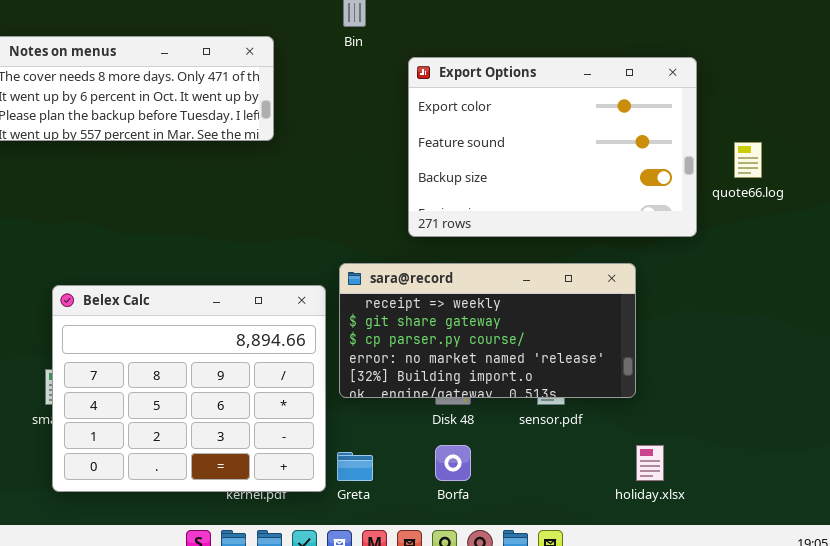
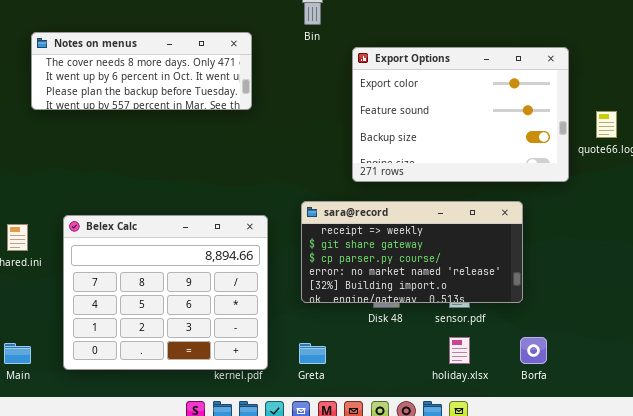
Belex Calc: [52,285,326,492] -> [63,215,268,370], moved
Borfa: [435,445,471,481] -> [520,337,547,364], moved
holiday.xlsx: [636,445,664,481] -> [449,337,470,364], moved

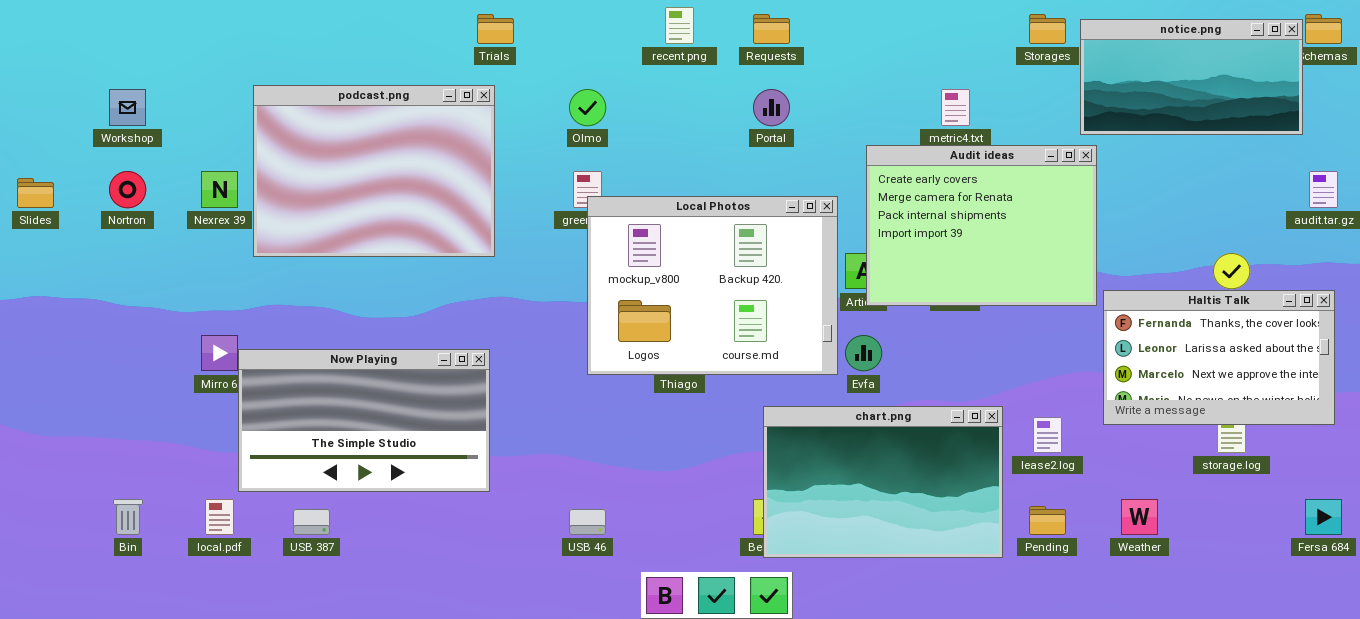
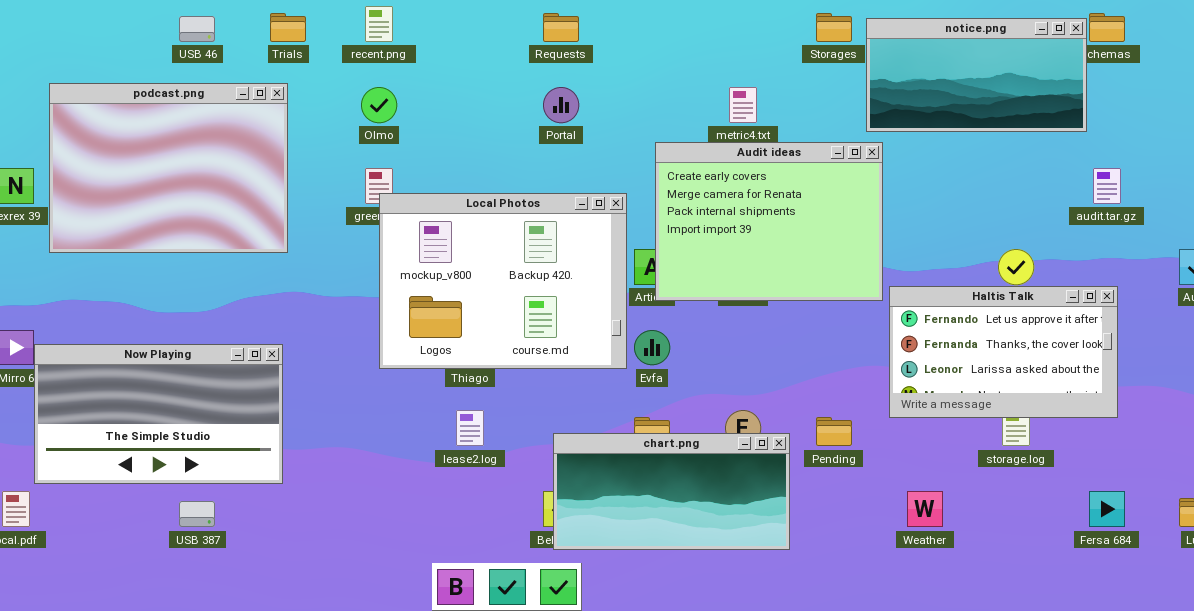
recent.png: [665,7,694,44] -> [365,6,393,42], moved
Haltis Talk: [1103,290,1335,425] -> [889,286,1118,418], scrolled up 1 row
chart.png: [763,406,1003,558] -> [553,433,790,550], resized
lease2.log: [1033,417,1062,453] -> [456,410,484,446], moved
Pending: [1029,506,1066,535] -> [816,417,852,446], moved
USB 387: [293,509,330,535] -> [179,501,215,527], moved
USB 46: [569,509,606,535] -> [179,16,215,42], moved

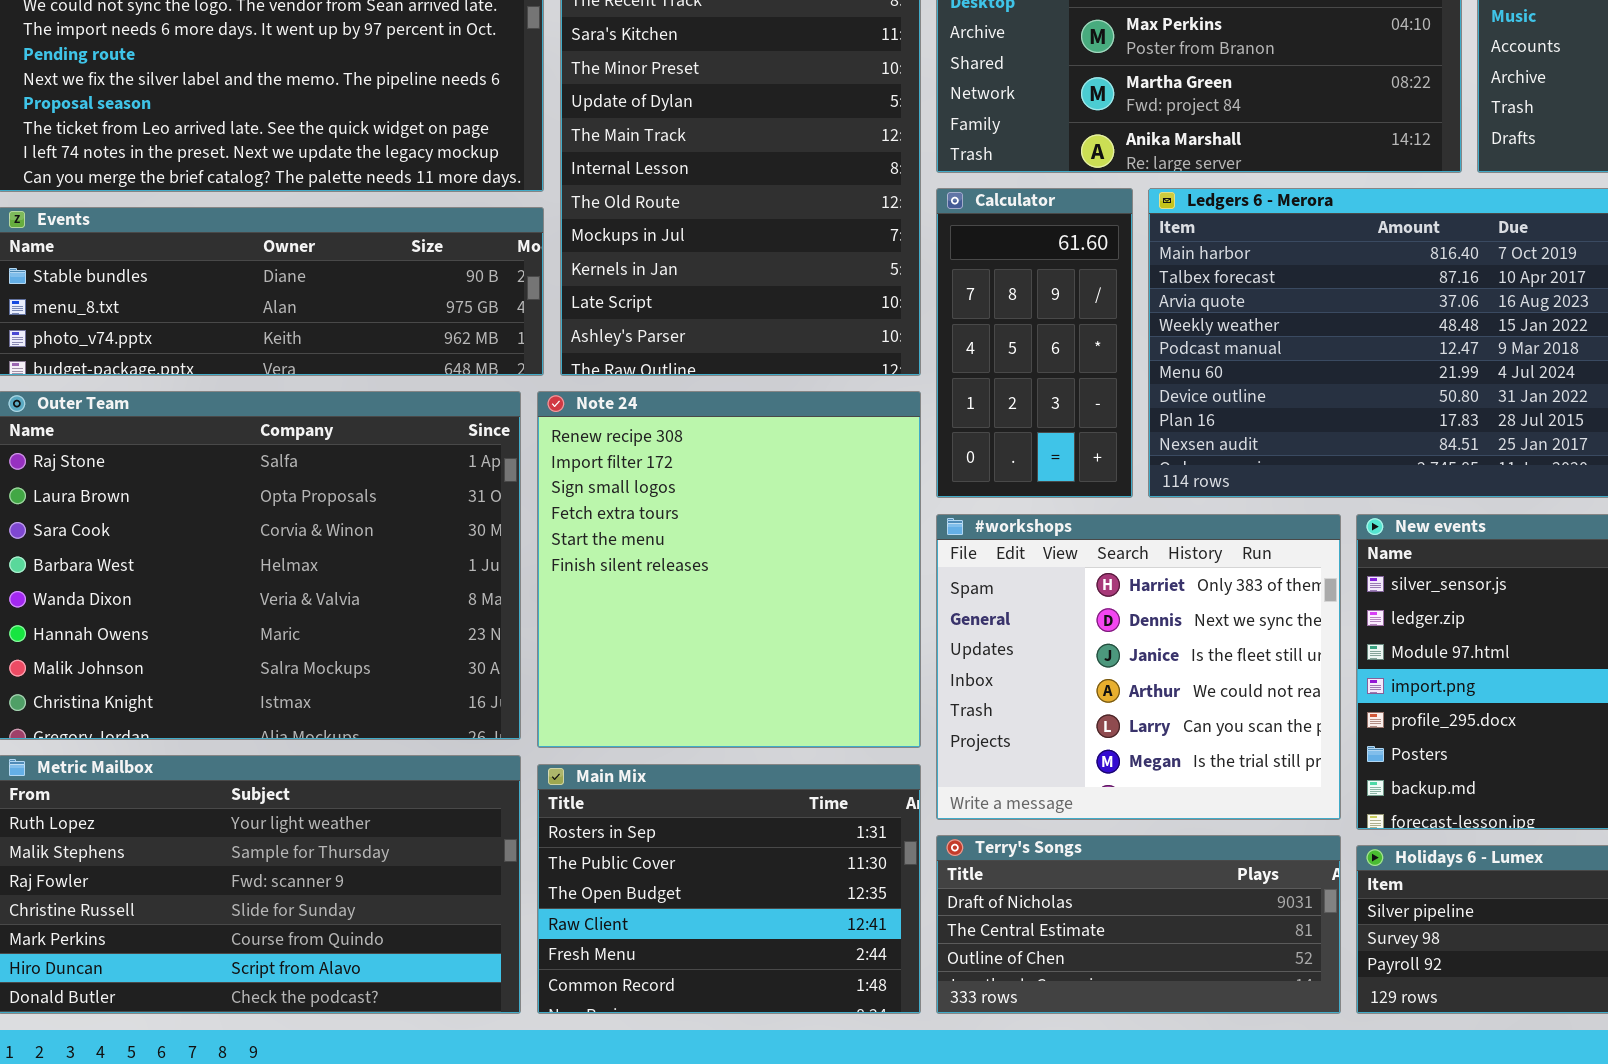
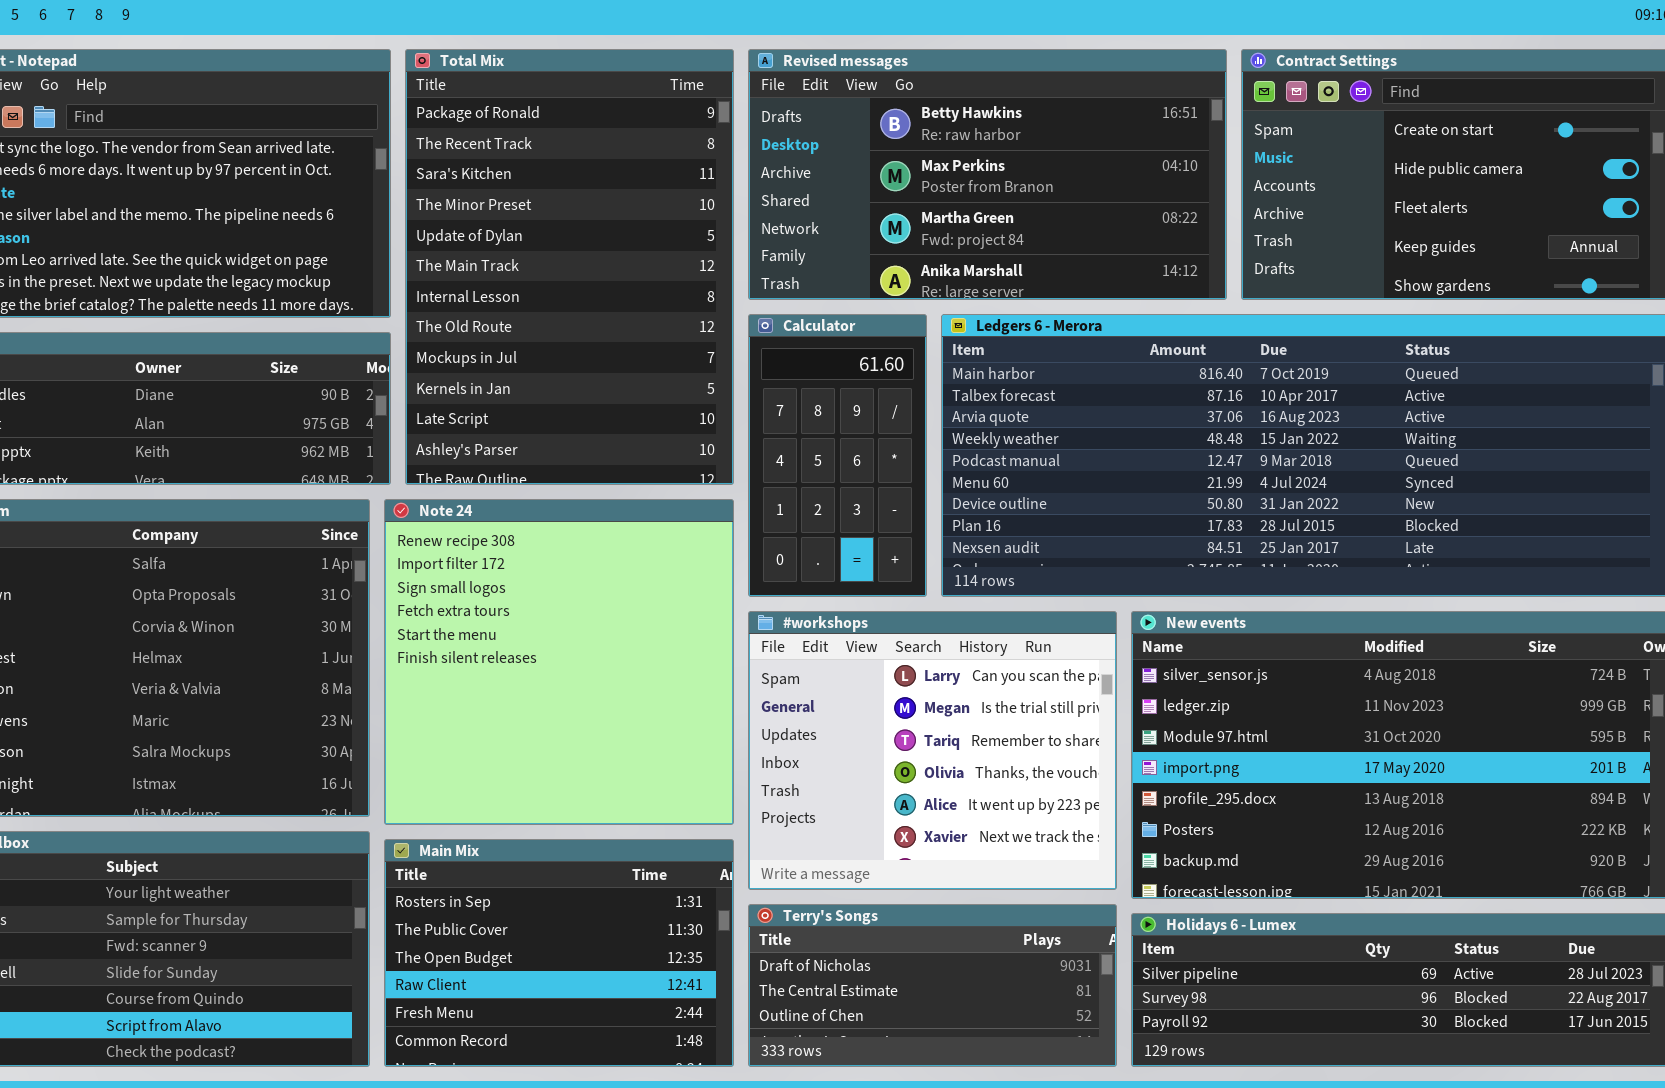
#workshops: [936,514,1341,820] -> [748,611,1117,890], scrolled down 4 rows

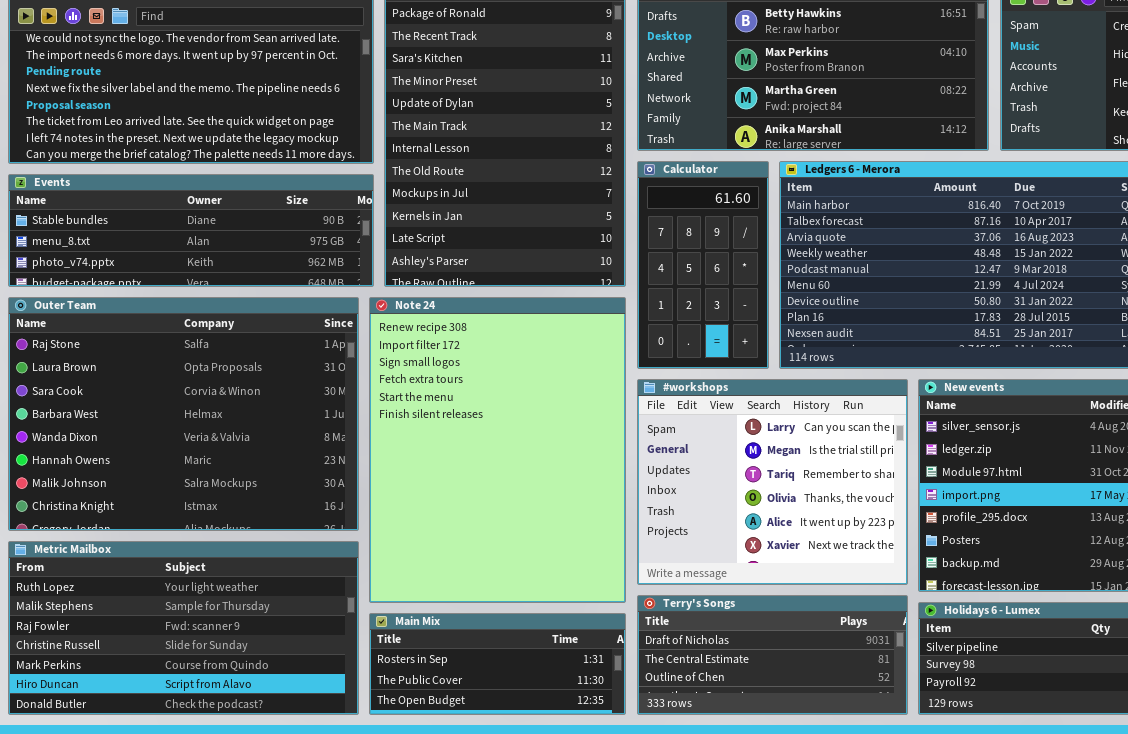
Note 24: [384,499,734,825] -> [369,297,626,603], resized
Main Mix: [384,839,734,1067] -> [369,613,626,715], resized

==============================

**Work to be completed:** Where a line of the listing holds "moved", show that line.

**Answer space:**
Belex Calc: [52,285,326,492] -> [63,215,268,370], moved
Borfa: [435,445,471,481] -> [520,337,547,364], moved
holiday.xlsx: [636,445,664,481] -> [449,337,470,364], moved
recent.png: [665,7,694,44] -> [365,6,393,42], moved
lease2.log: [1033,417,1062,453] -> [456,410,484,446], moved
Pending: [1029,506,1066,535] -> [816,417,852,446], moved
USB 387: [293,509,330,535] -> [179,501,215,527], moved
USB 46: [569,509,606,535] -> [179,16,215,42], moved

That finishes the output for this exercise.